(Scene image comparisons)
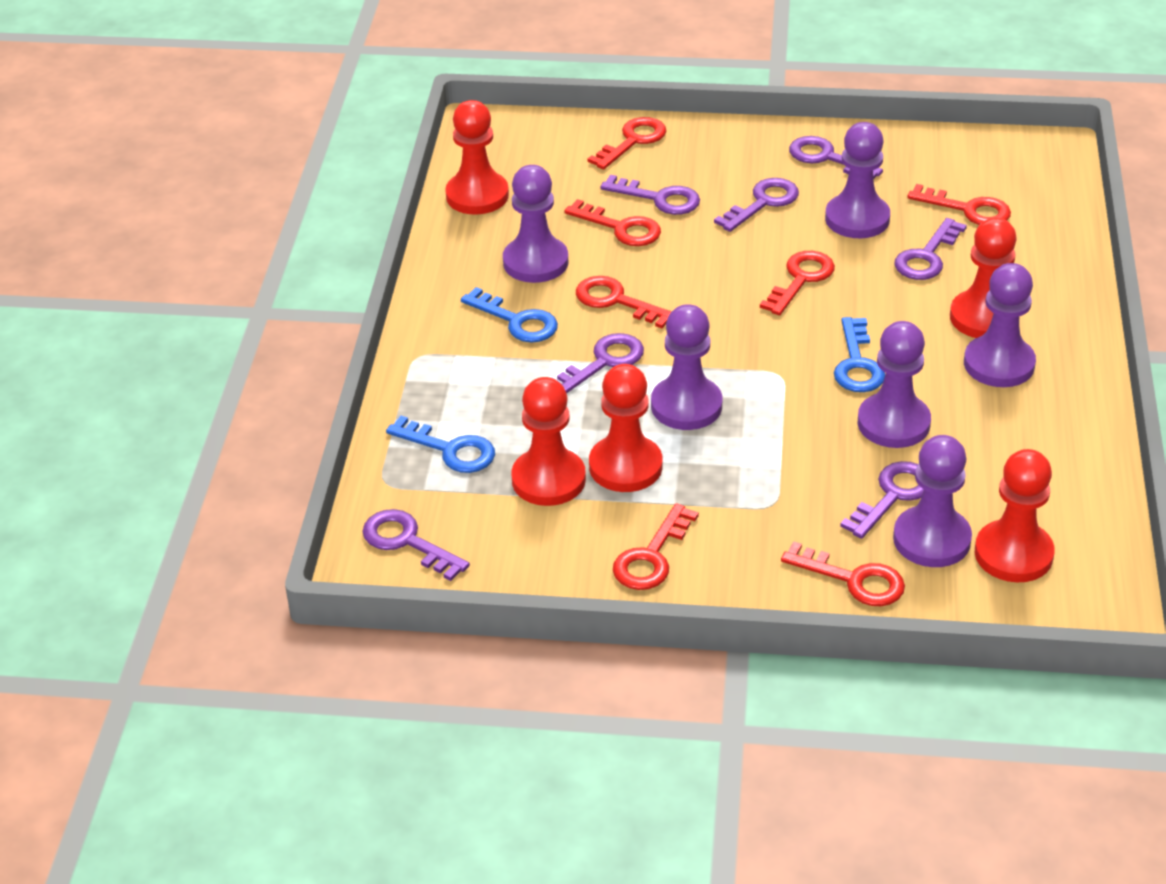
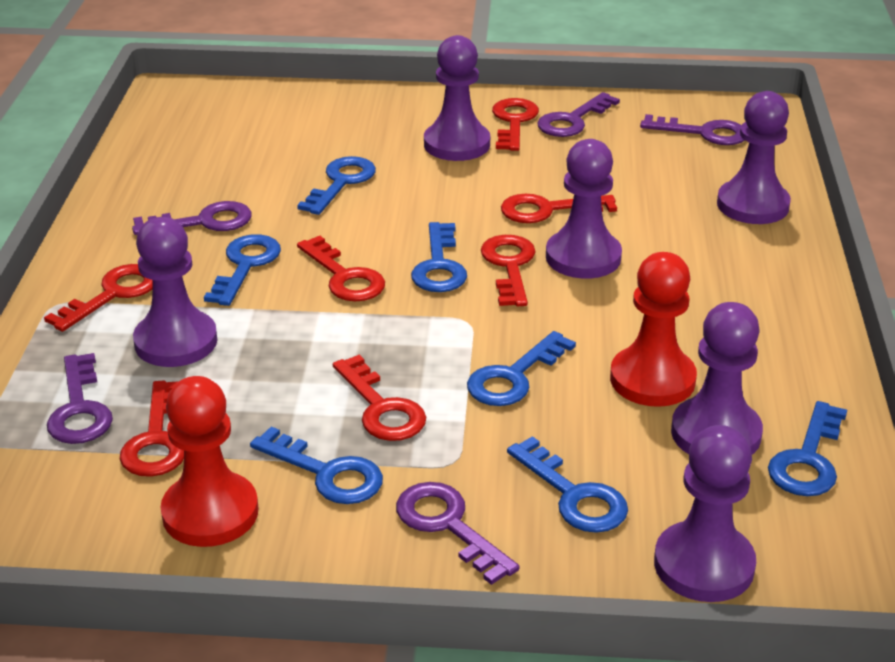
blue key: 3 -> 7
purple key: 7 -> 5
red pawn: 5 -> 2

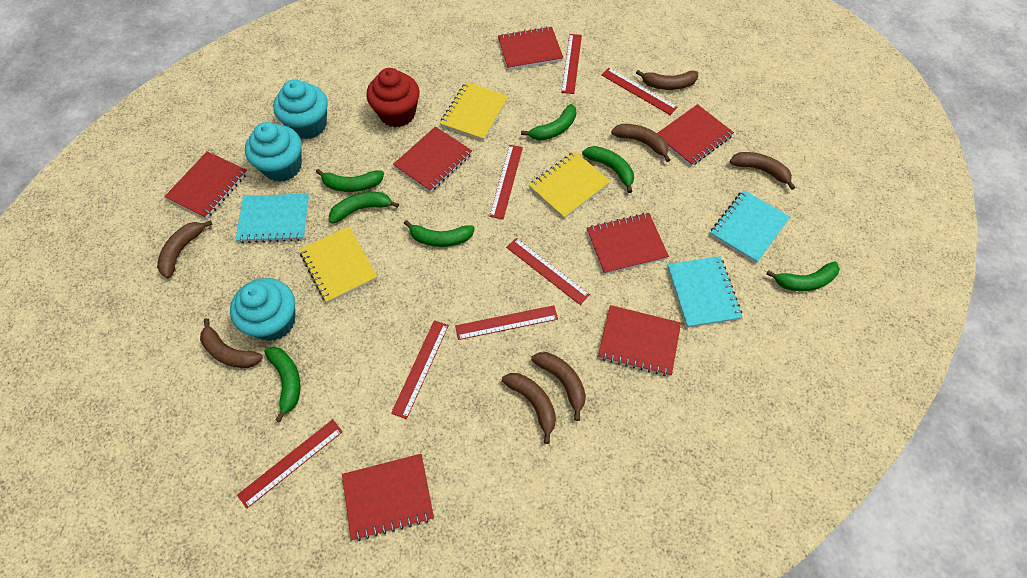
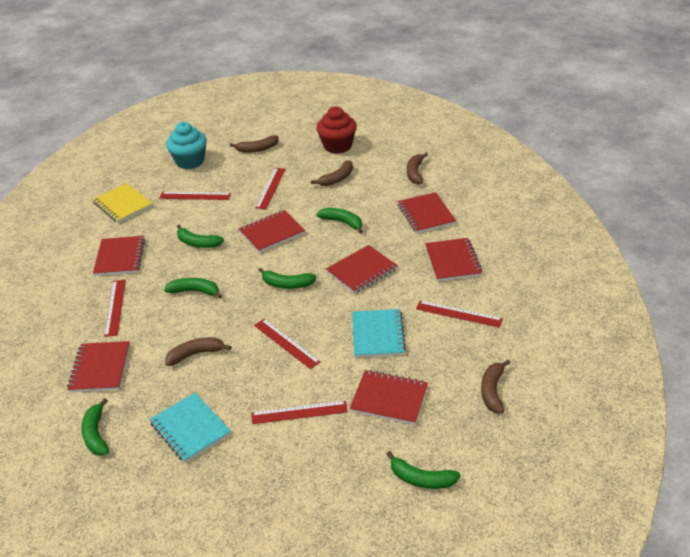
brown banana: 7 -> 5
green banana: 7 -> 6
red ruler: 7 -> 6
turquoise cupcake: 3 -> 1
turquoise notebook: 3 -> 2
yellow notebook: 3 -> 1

## WHAT IS BEING ASKED
Whenever the string "turquoise" turns up in a line above, copy that line out.

## EXERCISE ANSWER
turquoise cupcake: 3 -> 1
turquoise notebook: 3 -> 2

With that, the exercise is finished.